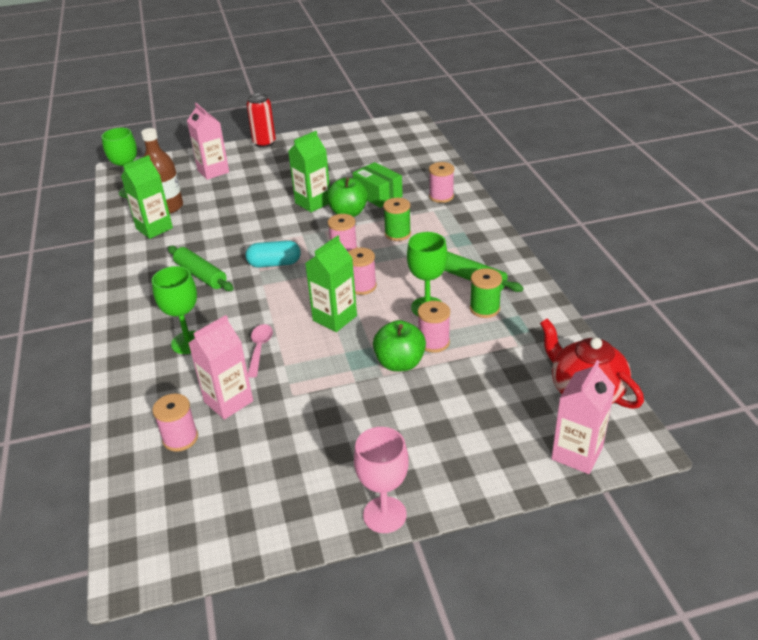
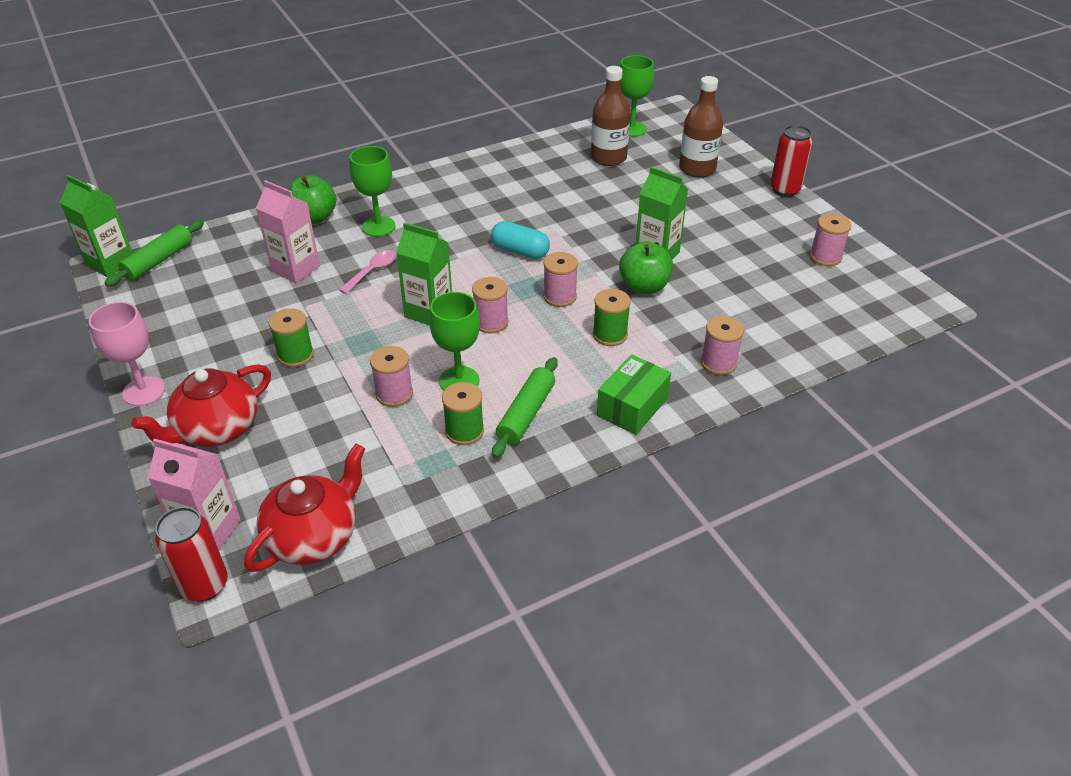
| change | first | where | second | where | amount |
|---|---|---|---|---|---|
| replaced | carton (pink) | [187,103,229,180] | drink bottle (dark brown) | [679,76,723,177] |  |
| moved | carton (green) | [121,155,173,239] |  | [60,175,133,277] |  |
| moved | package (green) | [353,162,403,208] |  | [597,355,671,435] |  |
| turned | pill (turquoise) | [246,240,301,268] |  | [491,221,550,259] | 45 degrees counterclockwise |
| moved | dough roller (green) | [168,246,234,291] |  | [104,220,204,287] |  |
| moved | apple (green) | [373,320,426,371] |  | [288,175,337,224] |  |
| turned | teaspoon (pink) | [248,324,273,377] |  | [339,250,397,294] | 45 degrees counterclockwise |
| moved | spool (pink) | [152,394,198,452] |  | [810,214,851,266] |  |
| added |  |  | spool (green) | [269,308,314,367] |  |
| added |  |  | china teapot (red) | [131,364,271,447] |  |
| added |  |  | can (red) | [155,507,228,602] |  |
--
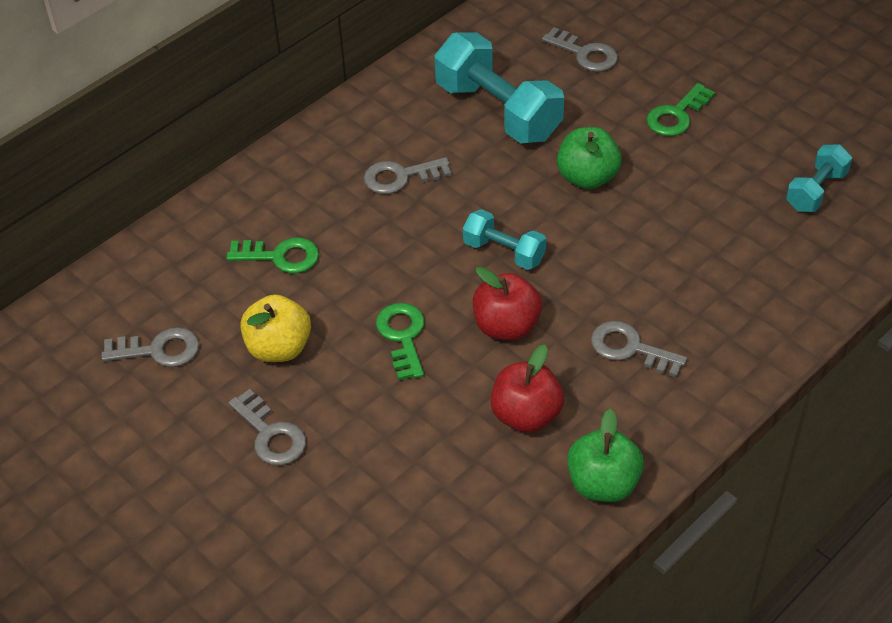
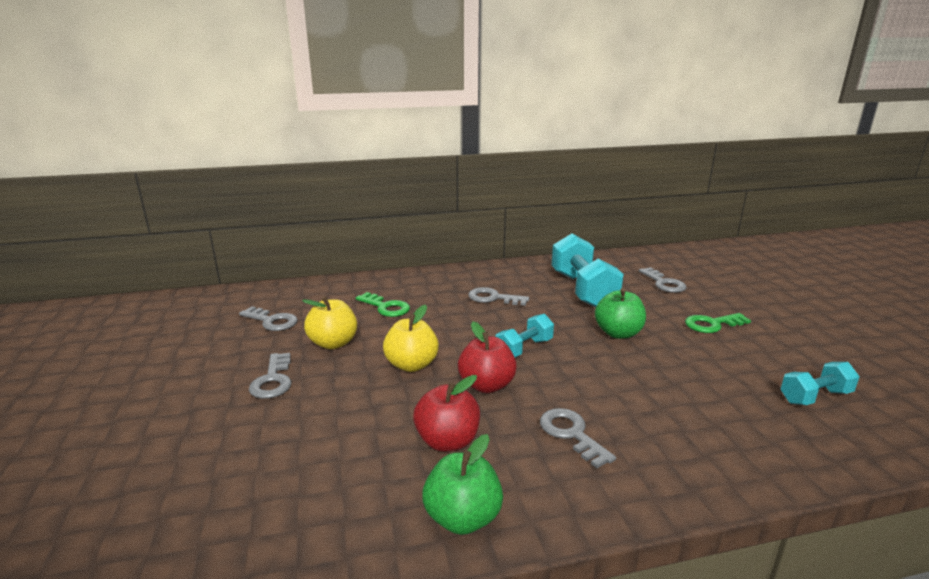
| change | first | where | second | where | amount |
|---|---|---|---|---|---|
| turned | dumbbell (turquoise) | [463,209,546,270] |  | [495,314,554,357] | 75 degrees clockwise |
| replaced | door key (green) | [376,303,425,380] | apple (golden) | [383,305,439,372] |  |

TO DO =
Read through the entries and count the lines where "degrees" appears; respond with the number only.

PROBLEM SOLUTION =
3